■ DESCRIPTION OF THE TASK ■
Every line below is to be quoted exactly, with nothing added or dropped.

++++ EXERCISE MATERIAL

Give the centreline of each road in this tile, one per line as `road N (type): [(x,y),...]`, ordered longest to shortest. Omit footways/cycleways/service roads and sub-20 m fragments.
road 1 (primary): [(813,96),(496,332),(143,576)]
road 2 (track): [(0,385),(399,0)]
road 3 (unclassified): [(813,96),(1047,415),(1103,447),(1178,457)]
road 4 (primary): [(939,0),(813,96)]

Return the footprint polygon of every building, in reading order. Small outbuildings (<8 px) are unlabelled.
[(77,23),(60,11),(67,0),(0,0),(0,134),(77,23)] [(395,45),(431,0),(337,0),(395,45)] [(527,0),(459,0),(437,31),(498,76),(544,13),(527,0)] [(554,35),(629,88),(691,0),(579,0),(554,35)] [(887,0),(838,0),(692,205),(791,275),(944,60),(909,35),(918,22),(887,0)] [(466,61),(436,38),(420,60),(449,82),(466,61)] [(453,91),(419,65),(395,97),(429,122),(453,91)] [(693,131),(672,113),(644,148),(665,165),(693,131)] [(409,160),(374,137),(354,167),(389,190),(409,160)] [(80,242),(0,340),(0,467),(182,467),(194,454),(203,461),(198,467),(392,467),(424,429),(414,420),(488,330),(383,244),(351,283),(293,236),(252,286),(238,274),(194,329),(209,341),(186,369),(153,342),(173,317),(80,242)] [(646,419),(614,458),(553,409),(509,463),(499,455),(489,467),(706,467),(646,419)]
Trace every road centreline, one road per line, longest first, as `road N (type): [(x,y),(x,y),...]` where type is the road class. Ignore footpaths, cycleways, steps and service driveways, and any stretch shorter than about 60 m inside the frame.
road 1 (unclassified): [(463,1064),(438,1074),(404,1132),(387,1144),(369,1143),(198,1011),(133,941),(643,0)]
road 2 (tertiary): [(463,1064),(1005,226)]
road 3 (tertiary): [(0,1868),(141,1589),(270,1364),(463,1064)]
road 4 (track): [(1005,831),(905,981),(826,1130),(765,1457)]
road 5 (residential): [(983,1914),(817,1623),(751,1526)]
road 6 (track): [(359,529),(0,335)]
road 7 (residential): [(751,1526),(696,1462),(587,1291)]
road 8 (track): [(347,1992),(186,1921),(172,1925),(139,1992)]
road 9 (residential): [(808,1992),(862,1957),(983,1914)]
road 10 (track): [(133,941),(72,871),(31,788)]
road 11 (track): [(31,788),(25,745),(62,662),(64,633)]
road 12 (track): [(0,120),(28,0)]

++++++++

■ REPLY TO THE TASK ■
Give the centreline of each road in this tile, one per line as `road N (type): [(x,y),...]`, ordered longest to shortest. Omit footways/cycleways/service roads and sub-20 m fragments.
road 1 (primary): [(813,96),(496,332),(143,576)]
road 2 (track): [(0,385),(399,0)]
road 3 (unclassified): [(813,96),(1047,415),(1103,447),(1178,457)]
road 4 (primary): [(939,0),(813,96)]

Return the footprint polygon of every building, in reading order. Small outbuildings (<8 px) are unlabelled.
[(77,23),(60,11),(67,0),(0,0),(0,134),(77,23)] [(395,45),(431,0),(337,0),(395,45)] [(527,0),(459,0),(437,31),(498,76),(544,13),(527,0)] [(554,35),(629,88),(691,0),(579,0),(554,35)] [(887,0),(838,0),(692,205),(791,275),(944,60),(909,35),(918,22),(887,0)] [(466,61),(436,38),(420,60),(449,82),(466,61)] [(453,91),(419,65),(395,97),(429,122),(453,91)] [(693,131),(672,113),(644,148),(665,165),(693,131)] [(409,160),(374,137),(354,167),(389,190),(409,160)] [(80,242),(0,340),(0,467),(182,467),(194,454),(203,461),(198,467),(392,467),(424,429),(414,420),(488,330),(383,244),(351,283),(293,236),(252,286),(238,274),(194,329),(209,341),(186,369),(153,342),(173,317),(80,242)] [(646,419),(614,458),(553,409),(509,463),(499,455),(489,467),(706,467),(646,419)]
Trace every road centreline, one road per line, longest first, as `road N (type): [(x,y),(x,y),...]` where type is the road class. Ignore footpaths, cycleways, steps and service driveways, and any stretch shorter than about 60 m inside the frame.
road 1 (unclassified): [(463,1064),(438,1074),(404,1132),(387,1144),(369,1143),(198,1011),(133,941),(643,0)]
road 2 (tertiary): [(463,1064),(1005,226)]
road 3 (tertiary): [(0,1868),(141,1589),(270,1364),(463,1064)]
road 4 (track): [(1005,831),(905,981),(826,1130),(765,1457)]
road 5 (residential): [(983,1914),(817,1623),(751,1526)]
road 6 (track): [(359,529),(0,335)]
road 7 (residential): [(751,1526),(696,1462),(587,1291)]
road 8 (track): [(347,1992),(186,1921),(172,1925),(139,1992)]
road 9 (residential): [(808,1992),(862,1957),(983,1914)]
road 10 (track): [(133,941),(72,871),(31,788)]
road 11 (track): [(31,788),(25,745),(62,662),(64,633)]
road 12 (track): [(0,120),(28,0)]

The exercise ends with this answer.